Provided data below:

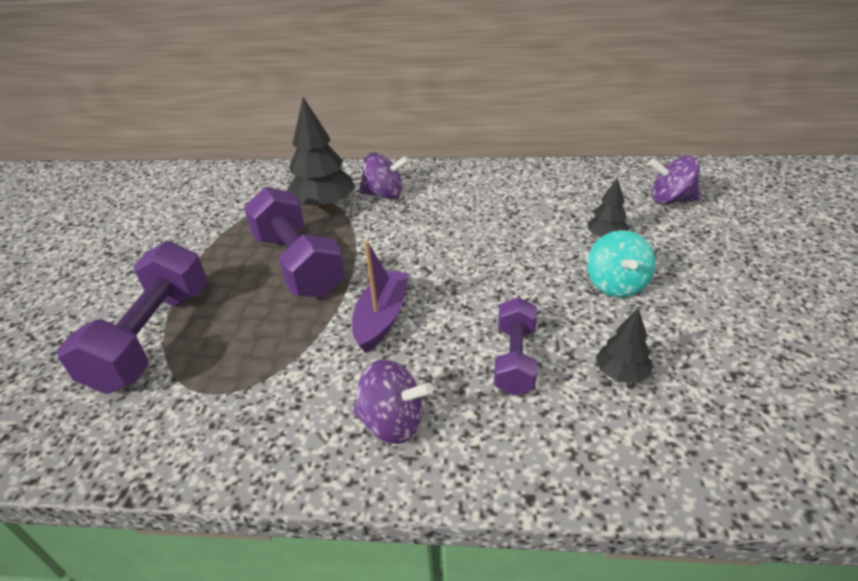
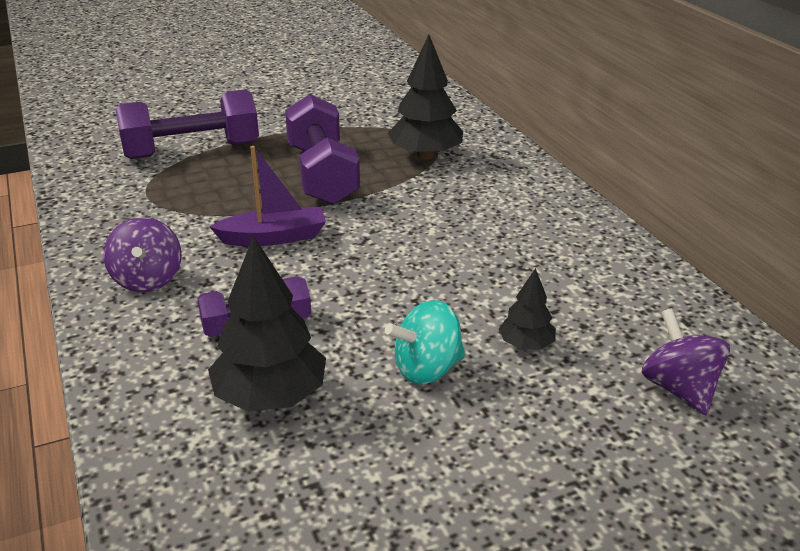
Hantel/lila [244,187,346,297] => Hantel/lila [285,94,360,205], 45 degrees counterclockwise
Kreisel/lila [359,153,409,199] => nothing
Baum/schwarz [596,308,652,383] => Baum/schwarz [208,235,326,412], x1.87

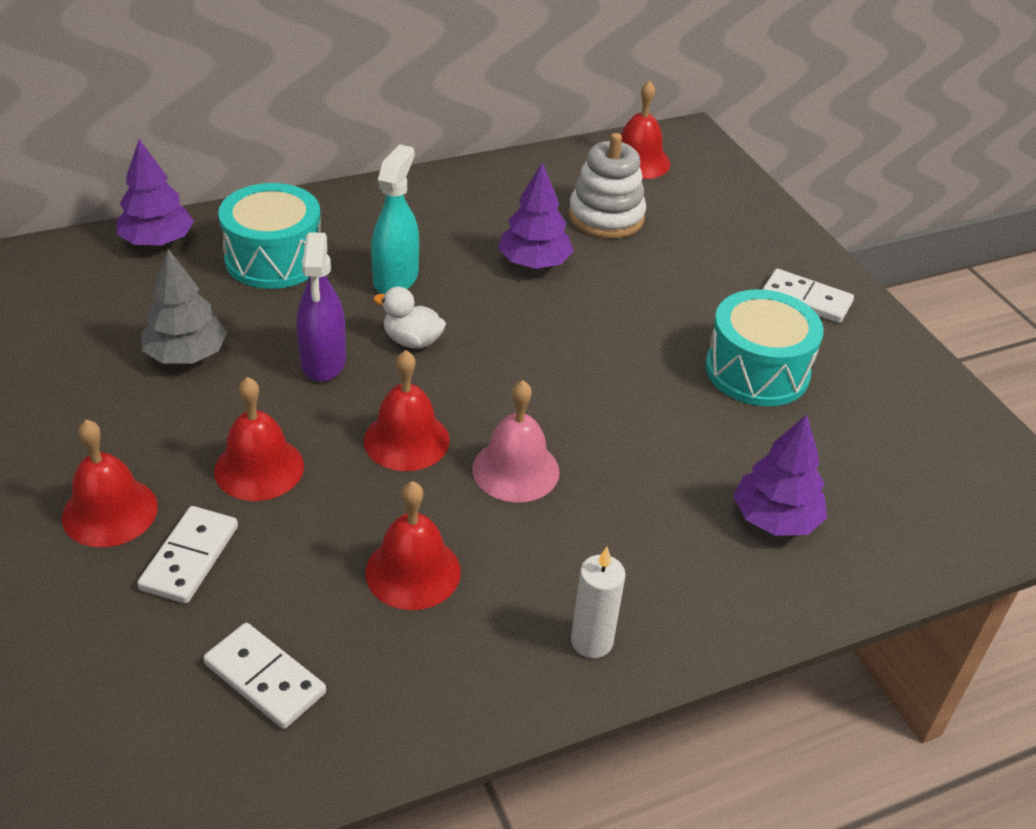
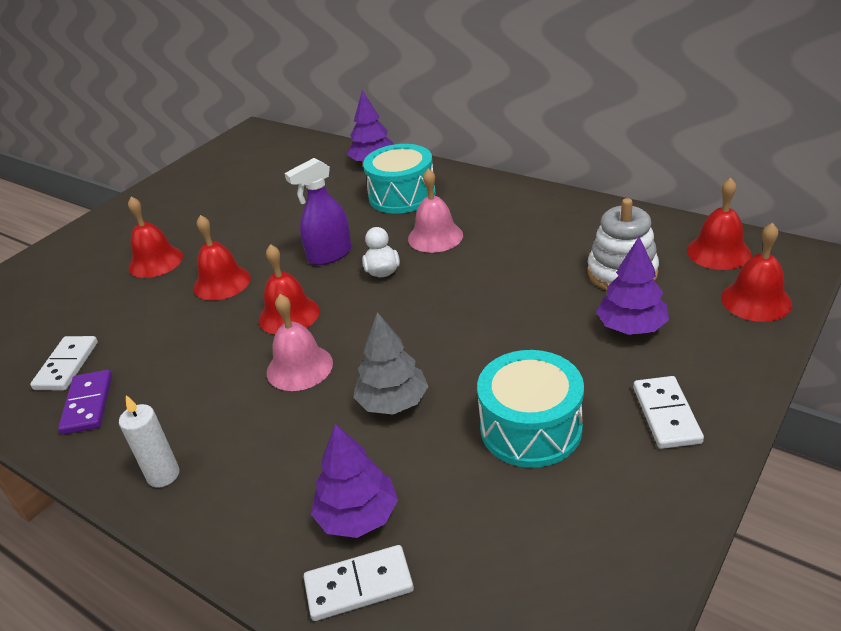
Dominostein/weiß [137,506,238,604] => Dominostein/weiß [304,545,414,621], move
Baum/grau [141,249,227,364] => Baum/grau [353,312,428,414], move
Glocke/rot [365,481,461,610] => Glocke/rot [721,223,792,322], move
Sprühflasche/türkis [371,144,419,294] => Glocke/rosa [408,169,463,253]
Baum/lila [498,162,574,269] => Baum/lila [596,237,669,335], move
nothing => Dominostein/lila [58,370,112,434]

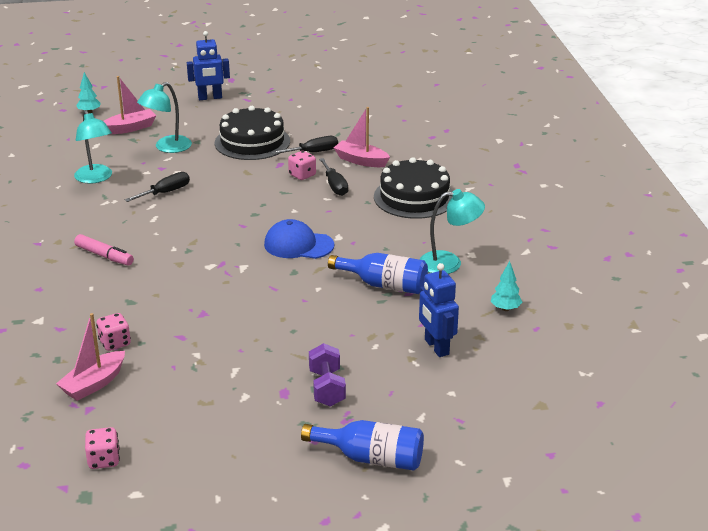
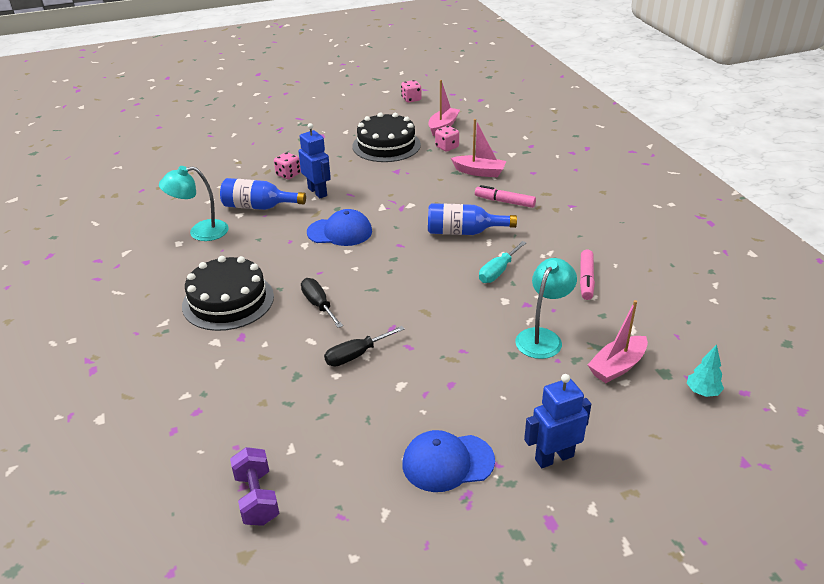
Lampe/türkis [74,110,112,184] => Filzstift/rosa [580,249,595,300]
Schraubenzieher/schwarz [125,172,190,202] => Schraubenzieher/türkis [479,241,527,283]
Kuchen/schwarz [215,106,290,160] => Kuchen/schwarz [352,112,421,162], move
Spielwürfel/rosa [288,151,316,180] => Spielwürfel/rosa [274,152,301,179], move
Flasche/blau [301,420,424,471] => Flasche/blau [428,203,517,235], move
Hantel/lila [309,343,346,407] => Hantel/lila [230,447,279,526], move
Boot/rosa [334,107,390,167] => Boot/rosa [451,119,507,177], move
Roboter/blau [419,263,459,357] => Roboter/blau [298,123,331,198], move
Baum/türkis [491,261,522,311] => nothing
nothing => Kappe/blau [402,430,495,492]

End of Provided data.

Work instruction
Restate word for word only the lines that run from the line holding "Baum/schwarz [596,308,652,383] =>" to the end of the data, both ends kept, leaving every picture out.

Response to this task
Baum/schwarz [596,308,652,383] => Baum/schwarz [208,235,326,412], x1.87

Dominostein/weiß [137,506,238,604] => Dominostein/weiß [304,545,414,621], move
Baum/grau [141,249,227,364] => Baum/grau [353,312,428,414], move
Glocke/rot [365,481,461,610] => Glocke/rot [721,223,792,322], move
Sprühflasche/türkis [371,144,419,294] => Glocke/rosa [408,169,463,253]
Baum/lila [498,162,574,269] => Baum/lila [596,237,669,335], move
nothing => Dominostein/lila [58,370,112,434]

Lampe/türkis [74,110,112,184] => Filzstift/rosa [580,249,595,300]
Schraubenzieher/schwarz [125,172,190,202] => Schraubenzieher/türkis [479,241,527,283]
Kuchen/schwarz [215,106,290,160] => Kuchen/schwarz [352,112,421,162], move
Spielwürfel/rosa [288,151,316,180] => Spielwürfel/rosa [274,152,301,179], move
Flasche/blau [301,420,424,471] => Flasche/blau [428,203,517,235], move
Hantel/lila [309,343,346,407] => Hantel/lila [230,447,279,526], move
Boot/rosa [334,107,390,167] => Boot/rosa [451,119,507,177], move
Roboter/blau [419,263,459,357] => Roboter/blau [298,123,331,198], move
Baum/türkis [491,261,522,311] => nothing
nothing => Kappe/blau [402,430,495,492]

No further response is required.